**Task requirements**:
Without the pictures, set down everything in the listing exactly.

** Opening Data listing block **

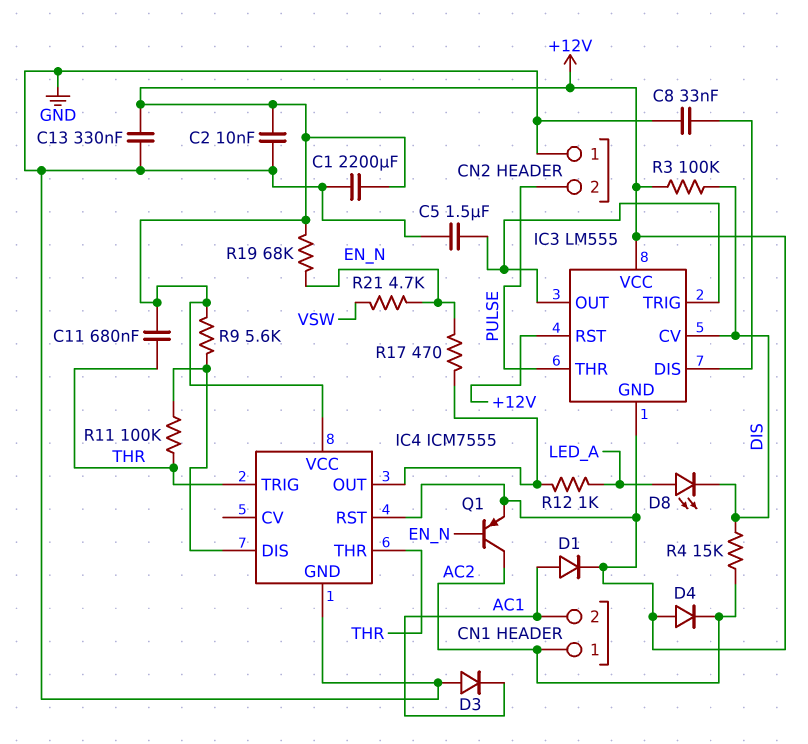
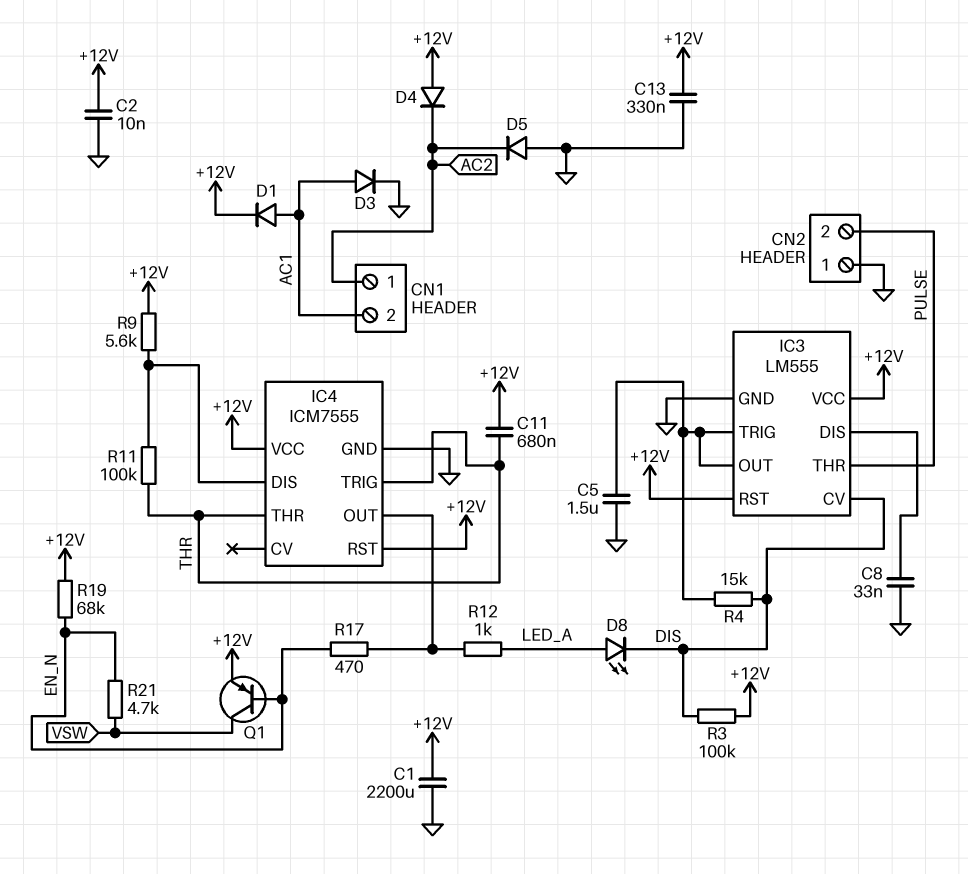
D3: diode (A GND, K AC1) -> diode (A AC1, K GND)
D5: none -> diode (A GND, K AC2)
IC3 pin GND: +12V -> GND
Q1: PNP (B EN_N, C AC2, E +12V) -> PNP (B EN_N, C VSW, E +12V)
R4: 15k (AC2, DIS) -> 15k (DIS, IC3/OUT)

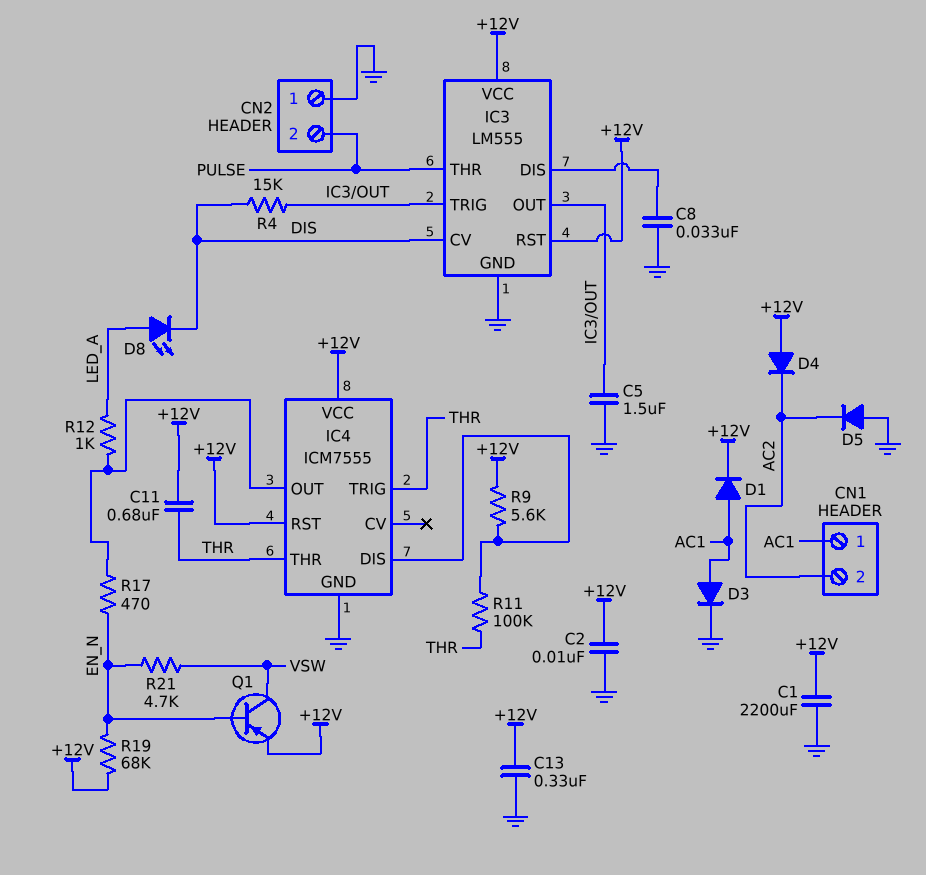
CN1 pin 1: AC2 -> AC1
CN1 pin 2: AC1 -> AC2
R3: 100k (+12V, DIS) -> none

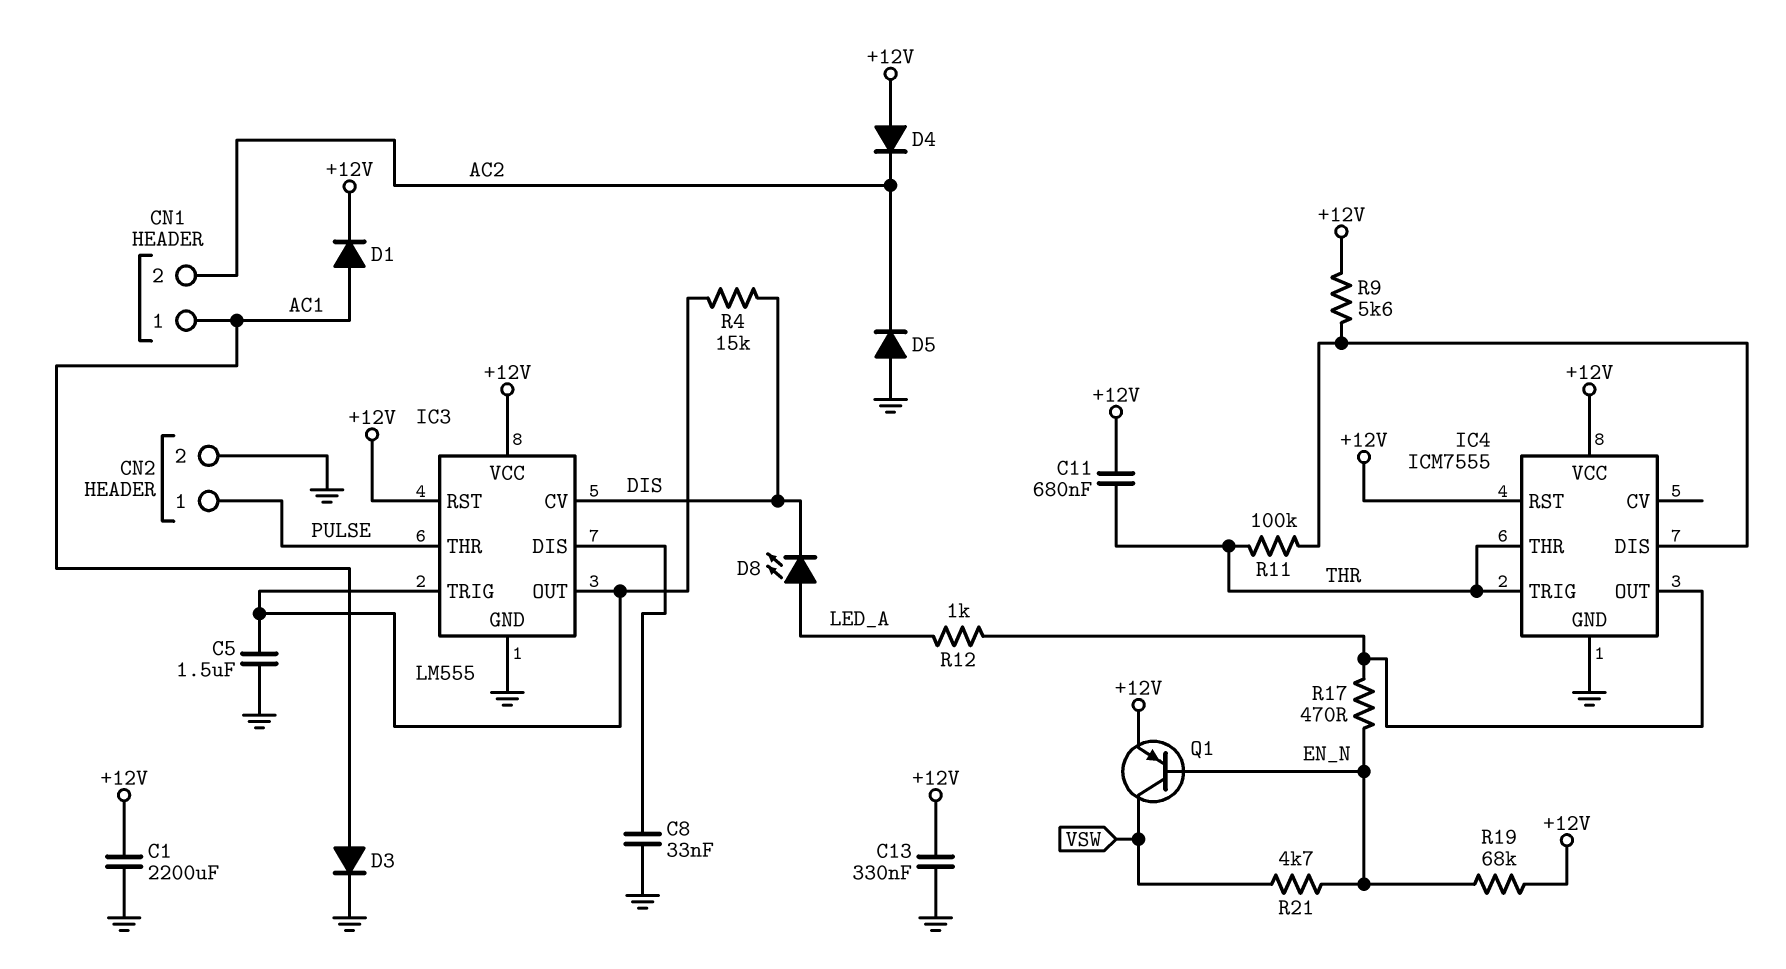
C2: 10nF (+12V, GND) -> none
CN2 pin 1: GND -> PULSE
CN2 pin 2: PULSE -> GND

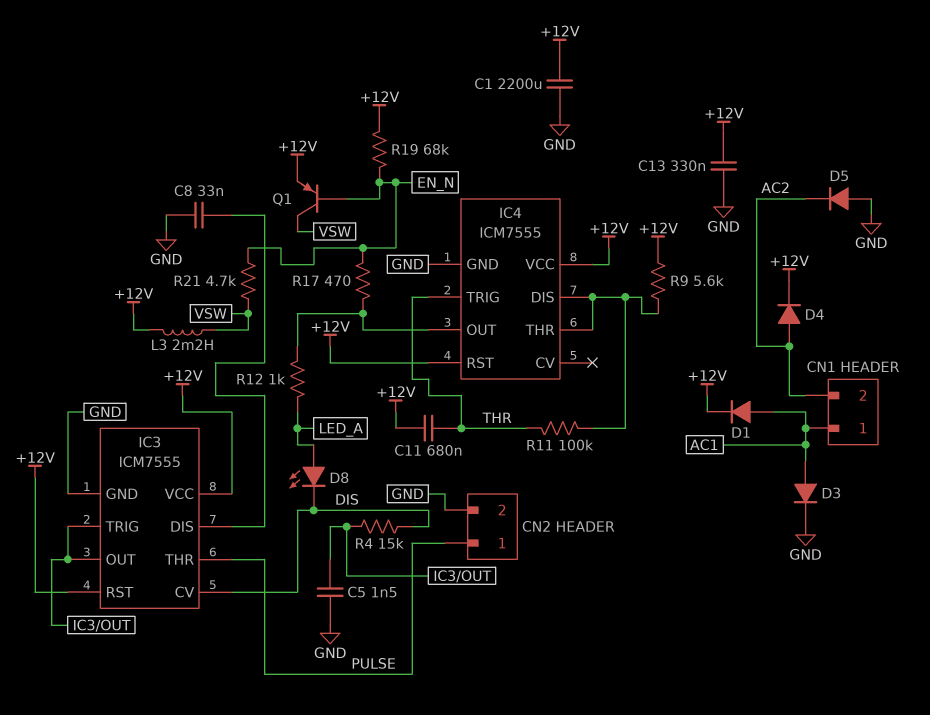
C5: 1.5uF (GND, IC3/OUT) -> 1.5nF (GND, IC3/OUT)
D4: diode (A +12V, K AC2) -> diode (A AC2, K +12V)
IC3: LM555 -> ICM7555
IC4 pin THR: THR -> IC4/DIS
L3: none -> 2.2mH (+12V, VSW)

** Closing Data listing block **

**Exercise answer**:
D3: diode (A GND, K AC1) -> diode (A AC1, K GND)
D5: none -> diode (A GND, K AC2)
IC3 pin GND: +12V -> GND
Q1: PNP (B EN_N, C AC2, E +12V) -> PNP (B EN_N, C VSW, E +12V)
R4: 15k (AC2, DIS) -> 15k (DIS, IC3/OUT)

CN1 pin 1: AC2 -> AC1
CN1 pin 2: AC1 -> AC2
R3: 100k (+12V, DIS) -> none

C2: 10nF (+12V, GND) -> none
CN2 pin 1: GND -> PULSE
CN2 pin 2: PULSE -> GND

C5: 1.5uF (GND, IC3/OUT) -> 1.5nF (GND, IC3/OUT)
D4: diode (A +12V, K AC2) -> diode (A AC2, K +12V)
IC3: LM555 -> ICM7555
IC4 pin THR: THR -> IC4/DIS
L3: none -> 2.2mH (+12V, VSW)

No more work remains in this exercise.